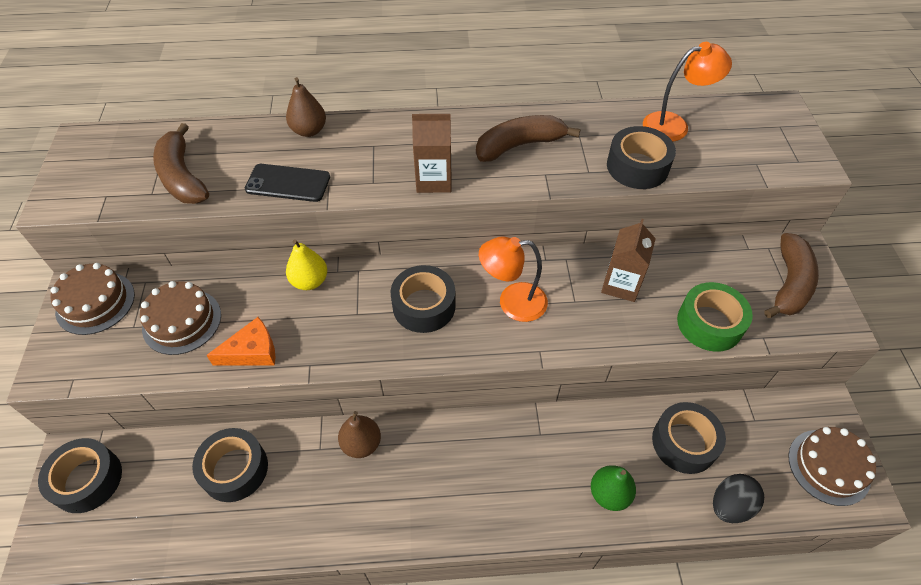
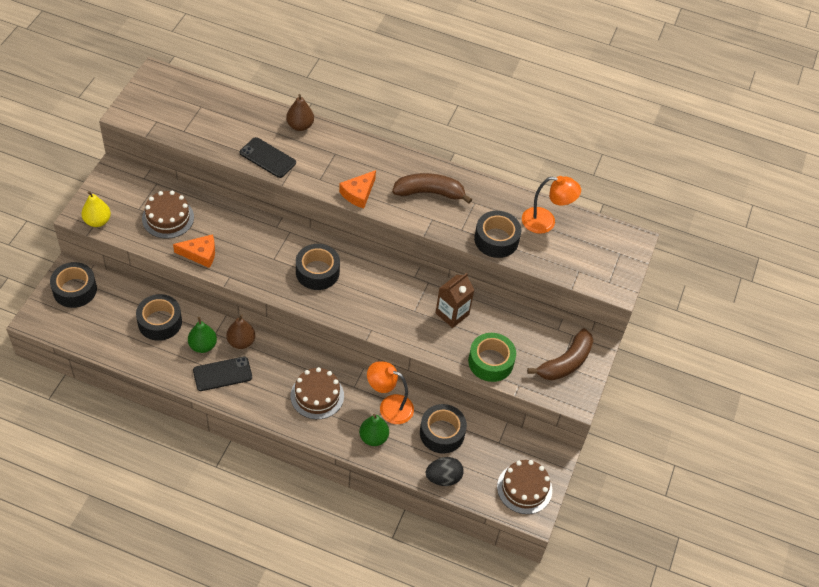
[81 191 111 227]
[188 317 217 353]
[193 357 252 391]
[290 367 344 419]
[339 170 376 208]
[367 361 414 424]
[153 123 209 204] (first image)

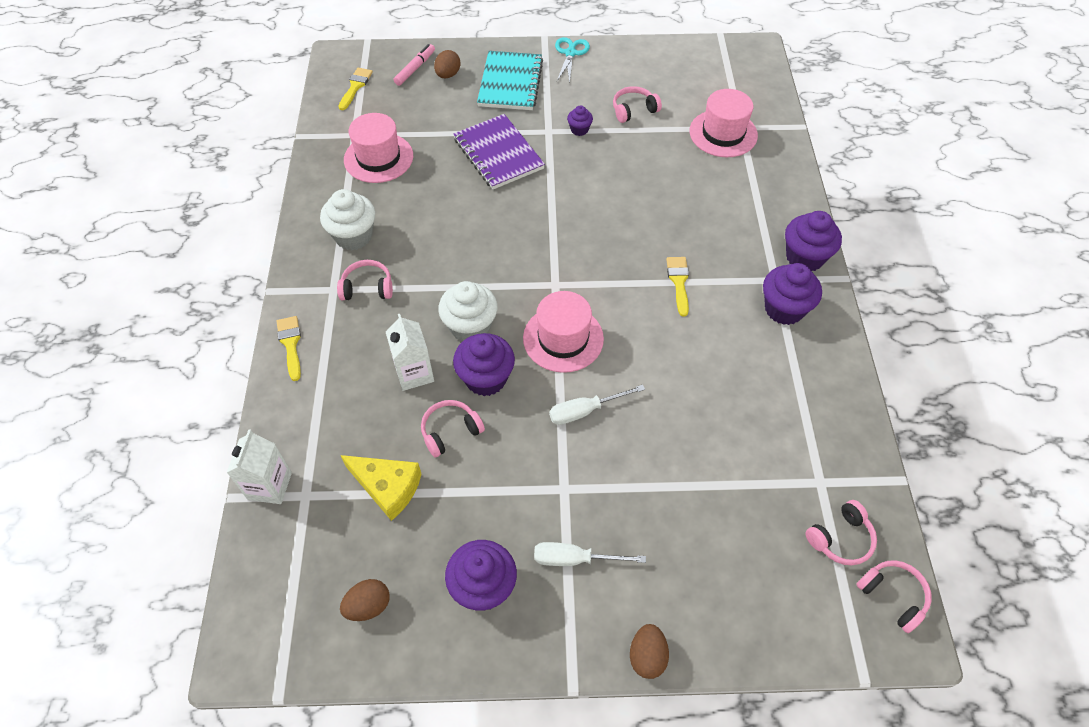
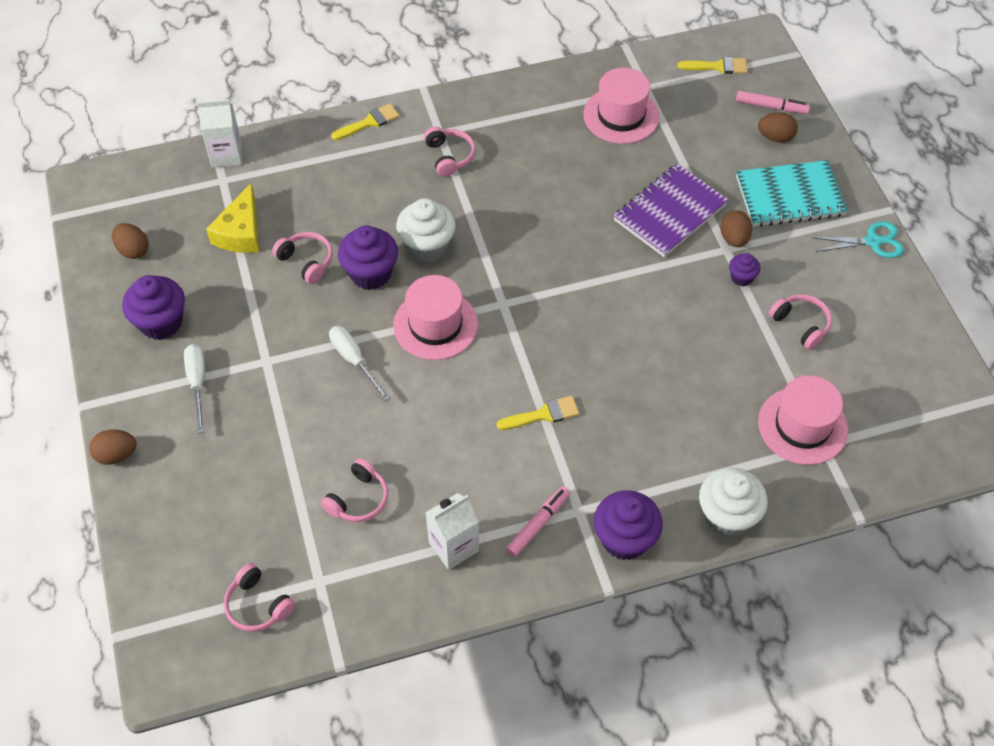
[321 458 388 522]
[425 493 479 570]
[506 486 570 557]
[699 467 768 537]
[720 210 752 247]

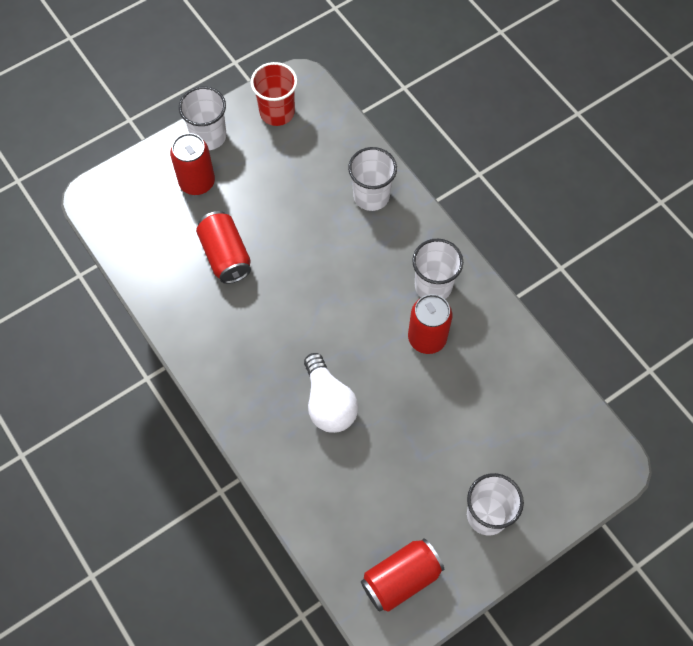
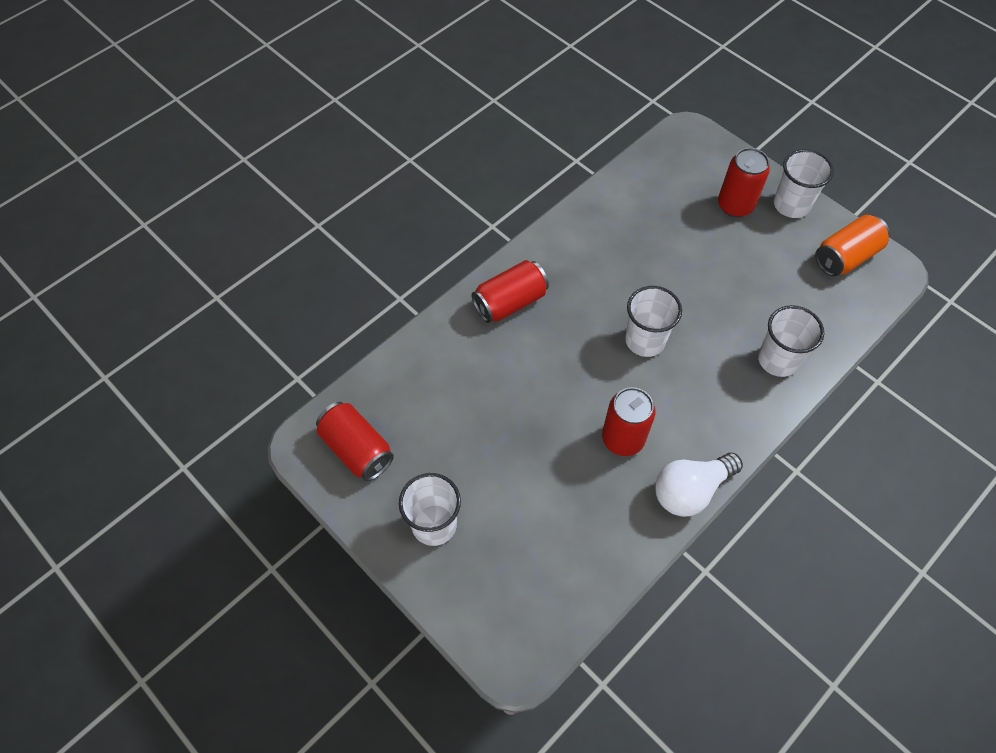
[471 260 549 323]
[625 286 682 357]
[655 453 743 517]
[815 215 890 276]

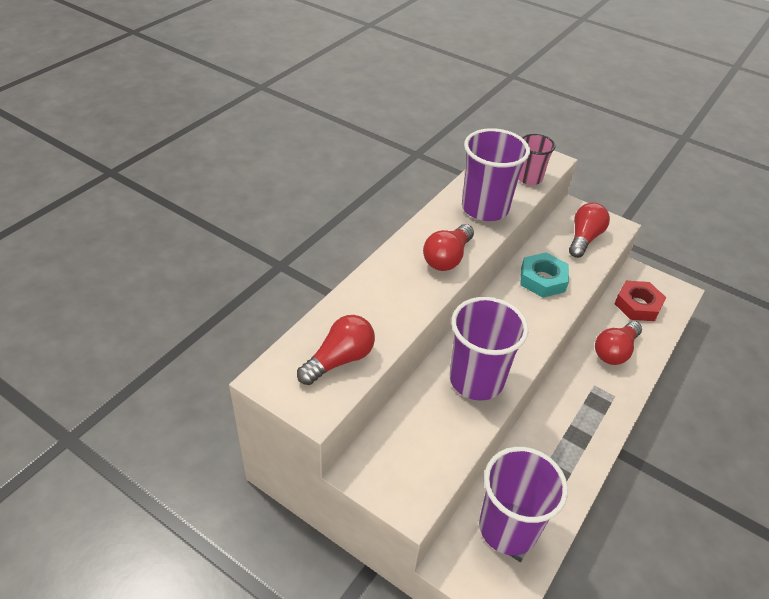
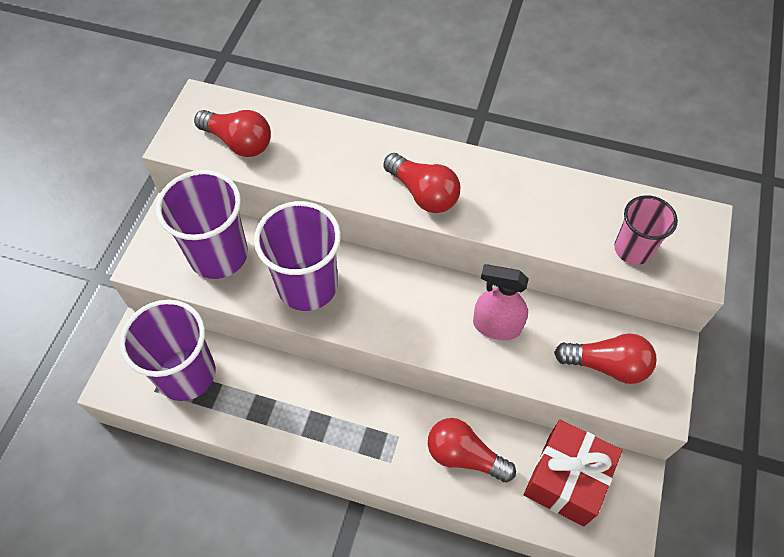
[156 170 248 279]
[384 153 460 213]
[473 264 529 340]
[524 420 622 526]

----------

* [WORK TO BE COMPLETED]: Type out all of the records exactly, leaving out any picture.

* [RESPONSE TO THIS EXERCISE]:
[81 191 111 227]
[188 317 217 353]
[193 357 252 391]
[290 367 344 419]
[339 170 376 208]
[367 361 414 424]
[153 123 209 204] (first image)

[321 458 388 522]
[425 493 479 570]
[506 486 570 557]
[699 467 768 537]
[720 210 752 247]

[471 260 549 323]
[625 286 682 357]
[655 453 743 517]
[815 215 890 276]

[156 170 248 279]
[384 153 460 213]
[473 264 529 340]
[524 420 622 526]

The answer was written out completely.